**MATERIAL TO PROCESS**.

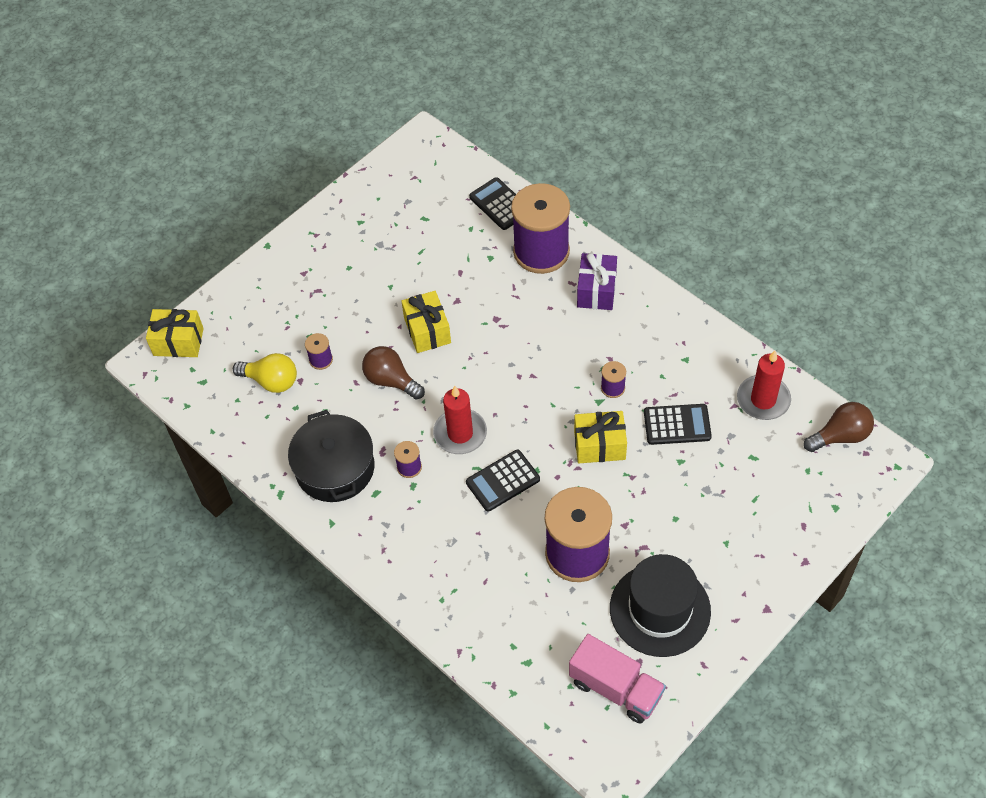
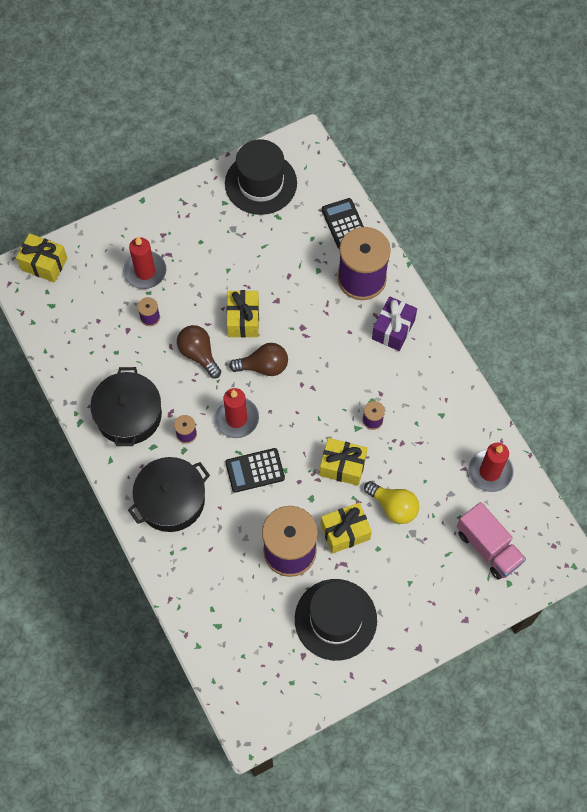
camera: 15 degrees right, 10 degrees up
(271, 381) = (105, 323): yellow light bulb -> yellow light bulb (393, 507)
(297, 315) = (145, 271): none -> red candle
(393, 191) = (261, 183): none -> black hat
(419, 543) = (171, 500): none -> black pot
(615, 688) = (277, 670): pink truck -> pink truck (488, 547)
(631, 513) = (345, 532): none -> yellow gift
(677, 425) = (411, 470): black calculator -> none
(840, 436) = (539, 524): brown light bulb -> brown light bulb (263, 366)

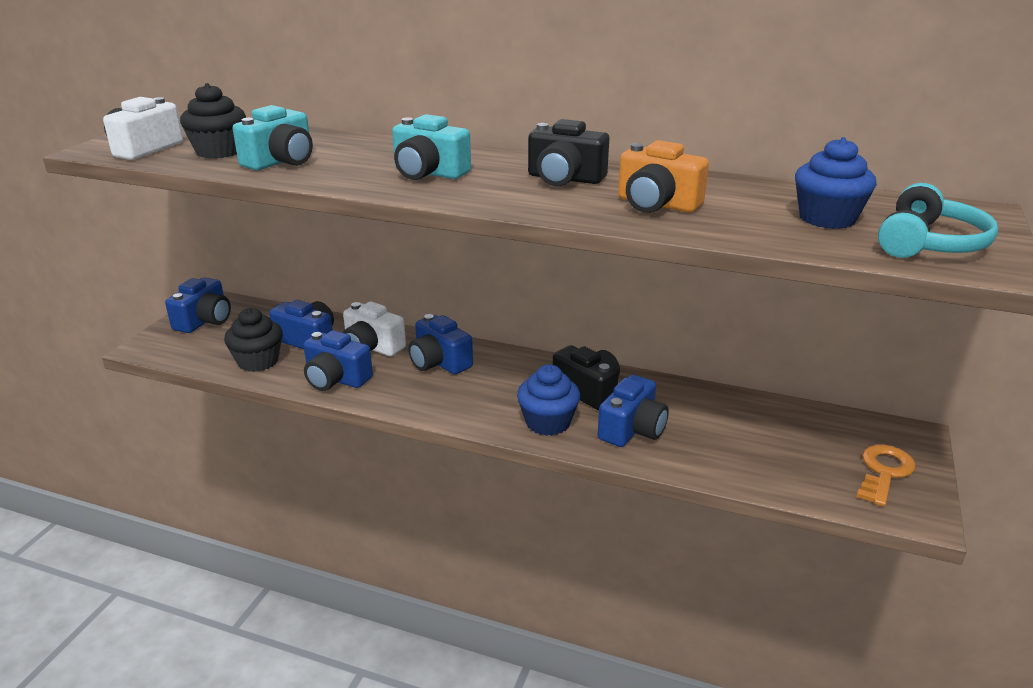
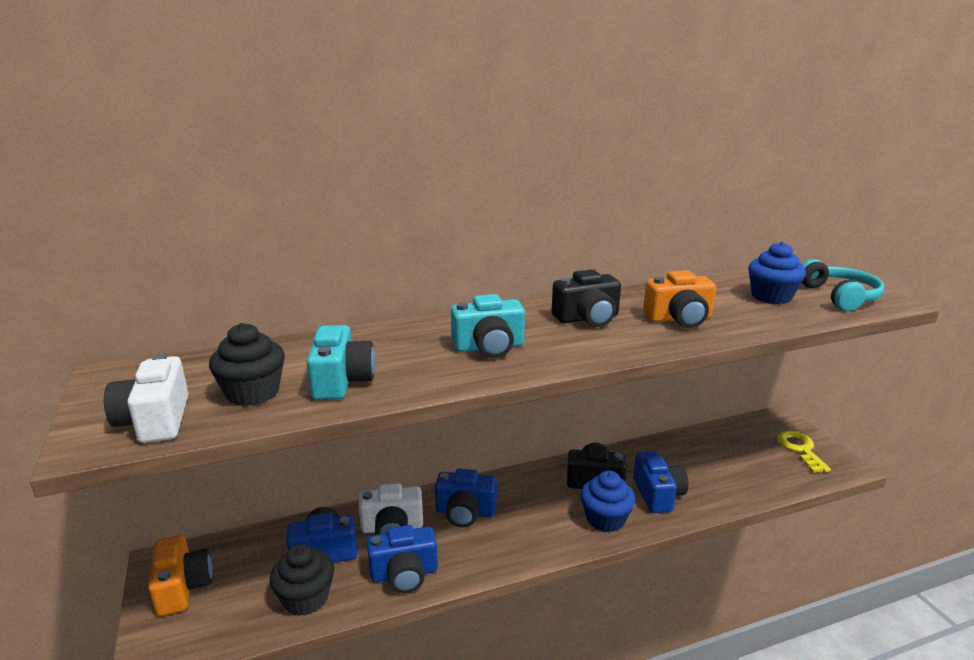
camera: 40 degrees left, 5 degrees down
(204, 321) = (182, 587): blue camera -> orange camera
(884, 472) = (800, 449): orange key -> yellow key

**TASK PROMPT**. Send back the entries above exactly. Skip the images.

**RESPONSE FOR THIS EXERCISE**.
camera: 15 degrees right, 10 degrees up
(271, 381) = (105, 323): yellow light bulb -> yellow light bulb (393, 507)
(297, 315) = (145, 271): none -> red candle
(393, 191) = (261, 183): none -> black hat
(419, 543) = (171, 500): none -> black pot
(615, 688) = (277, 670): pink truck -> pink truck (488, 547)
(631, 513) = (345, 532): none -> yellow gift
(677, 425) = (411, 470): black calculator -> none
(840, 436) = (539, 524): brown light bulb -> brown light bulb (263, 366)

camera: 40 degrees left, 5 degrees down
(204, 321) = (182, 587): blue camera -> orange camera
(884, 472) = (800, 449): orange key -> yellow key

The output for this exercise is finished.